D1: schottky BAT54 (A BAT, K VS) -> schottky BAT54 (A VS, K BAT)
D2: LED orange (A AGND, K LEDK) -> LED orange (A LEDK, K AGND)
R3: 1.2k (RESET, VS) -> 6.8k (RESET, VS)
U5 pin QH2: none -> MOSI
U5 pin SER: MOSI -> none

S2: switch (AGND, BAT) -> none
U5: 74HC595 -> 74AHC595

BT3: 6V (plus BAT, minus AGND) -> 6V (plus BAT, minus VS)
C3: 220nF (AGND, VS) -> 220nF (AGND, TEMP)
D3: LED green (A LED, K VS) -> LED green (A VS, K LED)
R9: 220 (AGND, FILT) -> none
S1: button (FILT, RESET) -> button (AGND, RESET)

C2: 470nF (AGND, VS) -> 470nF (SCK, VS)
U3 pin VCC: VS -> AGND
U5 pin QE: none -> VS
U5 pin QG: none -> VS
----
(WORK REQUEST):
Repeat word for word the lines running from the line containing "C2: 470nF (AGND, VS) -> 470nF (SCK, VS)" to the end of the entries above, inclusive.

(OUTPUT BELOW):
C2: 470nF (AGND, VS) -> 470nF (SCK, VS)
U3 pin VCC: VS -> AGND
U5 pin QE: none -> VS
U5 pin QG: none -> VS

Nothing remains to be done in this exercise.